**Try it**
Reproduce verbatim the line containing "[(207,548),(198,571),(217,578),(225,556),(207,548)]" and every line that follows it through the end of the entries below, omitting all pictures.

(Instance contour data)

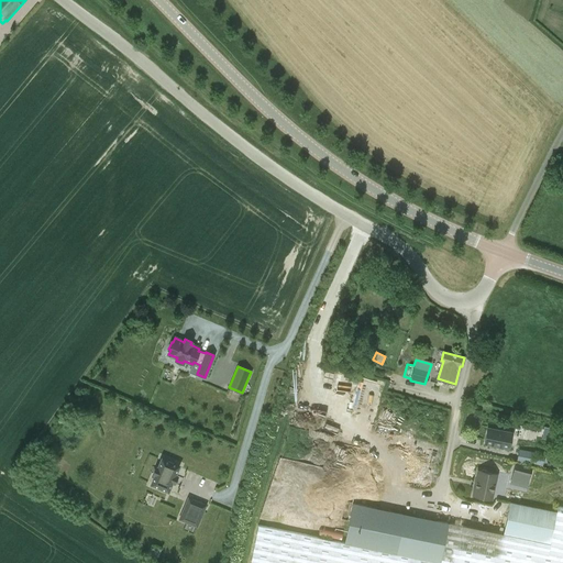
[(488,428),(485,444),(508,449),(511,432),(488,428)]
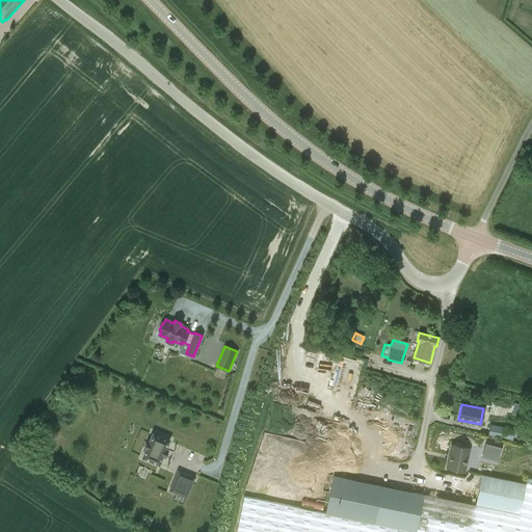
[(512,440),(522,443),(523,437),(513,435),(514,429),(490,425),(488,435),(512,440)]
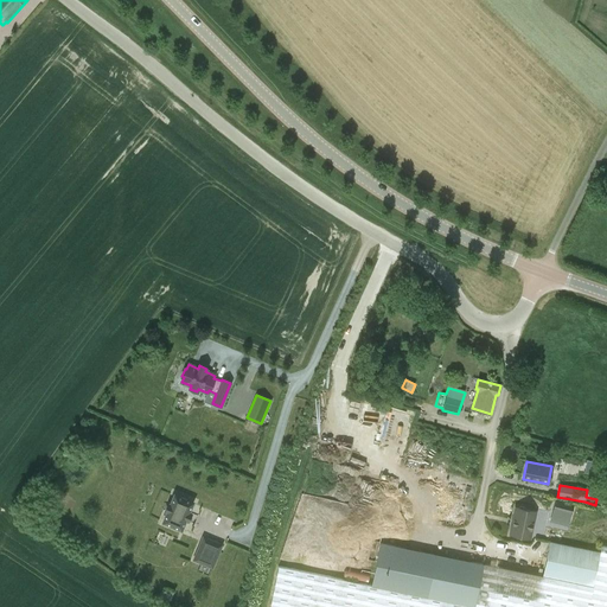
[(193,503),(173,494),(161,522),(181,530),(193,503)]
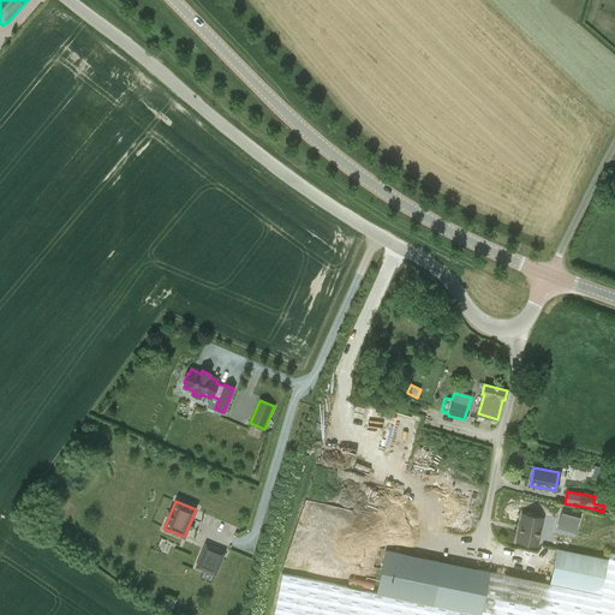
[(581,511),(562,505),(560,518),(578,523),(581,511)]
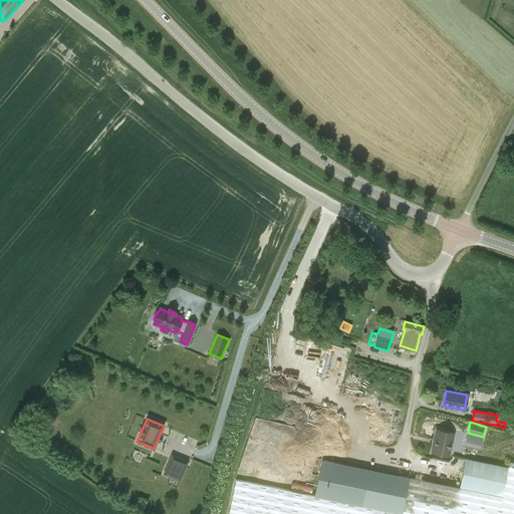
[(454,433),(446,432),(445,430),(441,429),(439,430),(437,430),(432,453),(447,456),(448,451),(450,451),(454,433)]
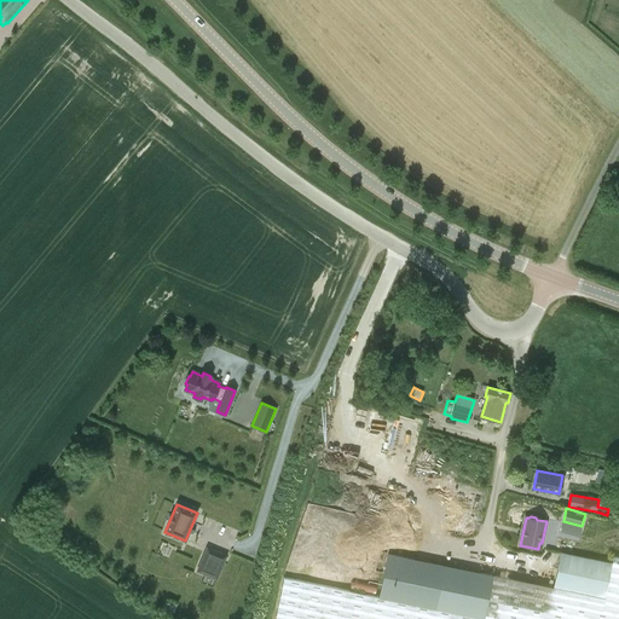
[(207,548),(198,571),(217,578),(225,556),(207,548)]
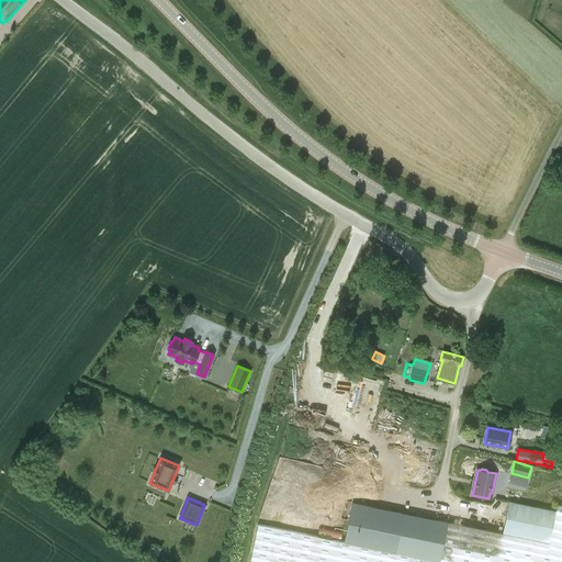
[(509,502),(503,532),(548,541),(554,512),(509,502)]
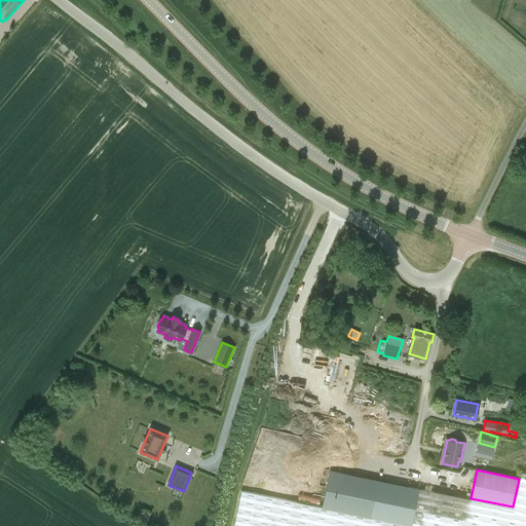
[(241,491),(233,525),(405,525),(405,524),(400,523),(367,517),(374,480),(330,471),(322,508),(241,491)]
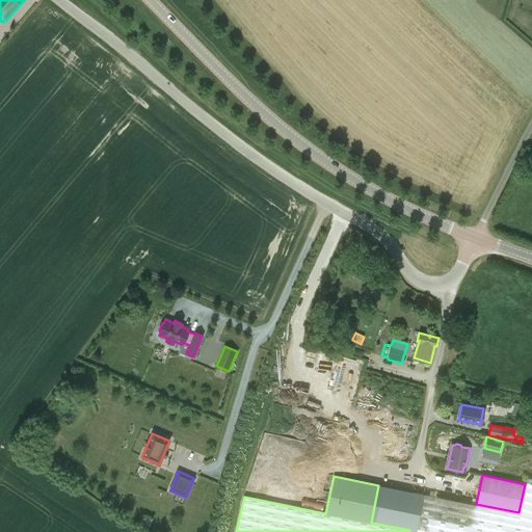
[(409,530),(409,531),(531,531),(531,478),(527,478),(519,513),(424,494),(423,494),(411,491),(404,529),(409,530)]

**Answer**
[(207,548),(198,571),(217,578),(225,556),(207,548)]
[(509,502),(503,532),(548,541),(554,512),(509,502)]
[(241,491),(233,525),(405,525),(405,524),(400,523),(367,517),(374,480),(330,471),(322,508),(241,491)]
[(409,530),(409,531),(531,531),(531,478),(527,478),(519,513),(424,494),(423,494),(411,491),(404,529),(409,530)]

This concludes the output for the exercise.